◆ **What is required**
Make an exact copy of the records that follow, with each picture omitted.

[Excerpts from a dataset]
<<<<

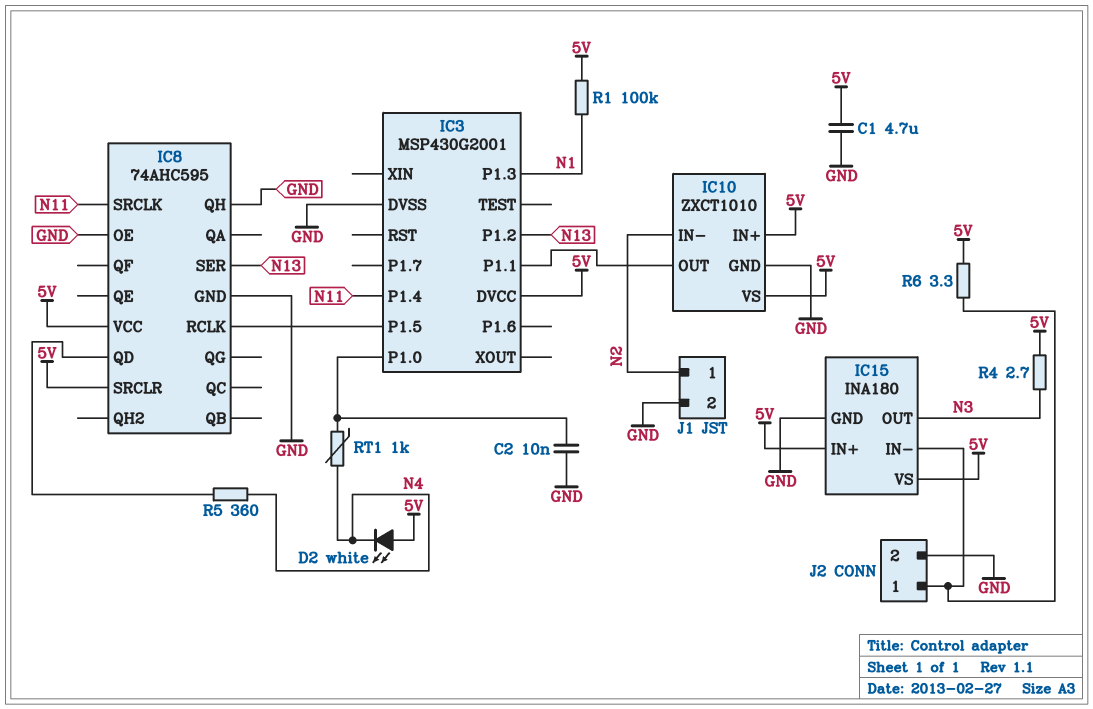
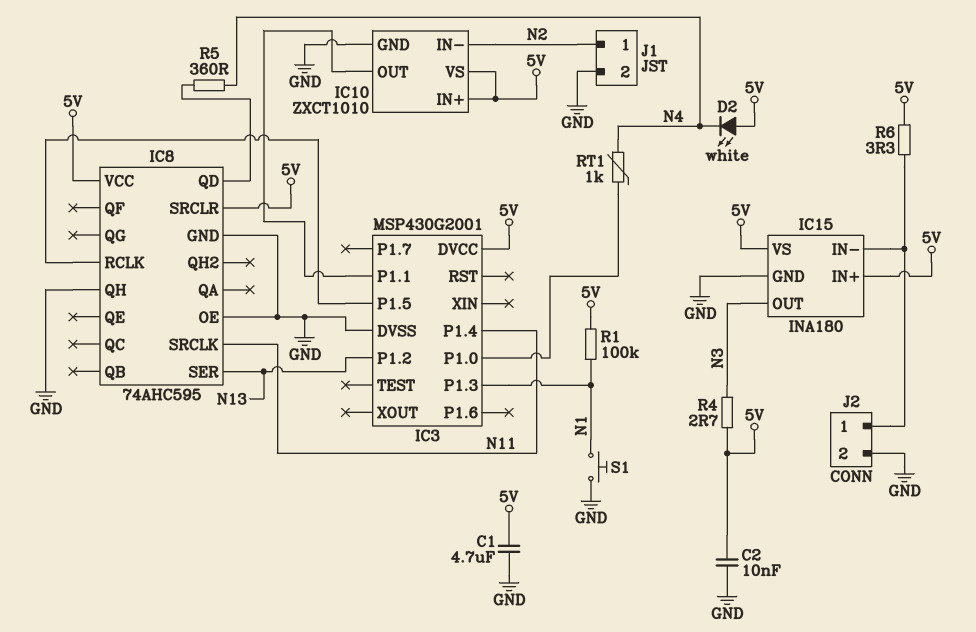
C2: 10nF (GND, IC3/P1.0) -> 10nF (5V, GND)
S1: none -> button (GND, N1)

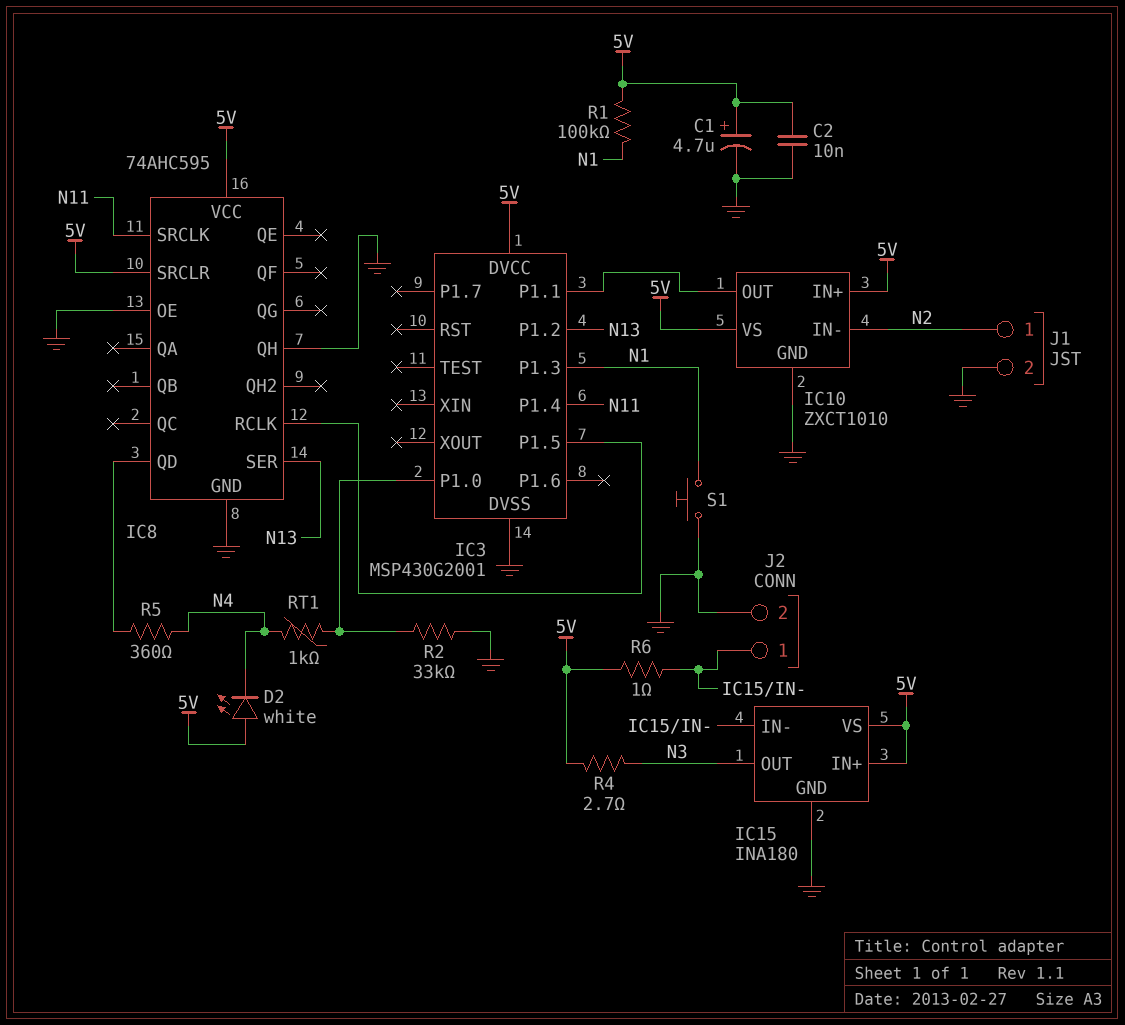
C1: 4.7uF (5V, GND) -> 4.7uF (plus 5V, minus GND)
R2: none -> 33k (GND, IC3/P1.0)
R6: 3.3 (5V, IC15/IN-) -> 1 (5V, IC15/IN-)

>>>>

◆ **Exercise result**
C2: 10nF (GND, IC3/P1.0) -> 10nF (5V, GND)
S1: none -> button (GND, N1)

C1: 4.7uF (5V, GND) -> 4.7uF (plus 5V, minus GND)
R2: none -> 33k (GND, IC3/P1.0)
R6: 3.3 (5V, IC15/IN-) -> 1 (5V, IC15/IN-)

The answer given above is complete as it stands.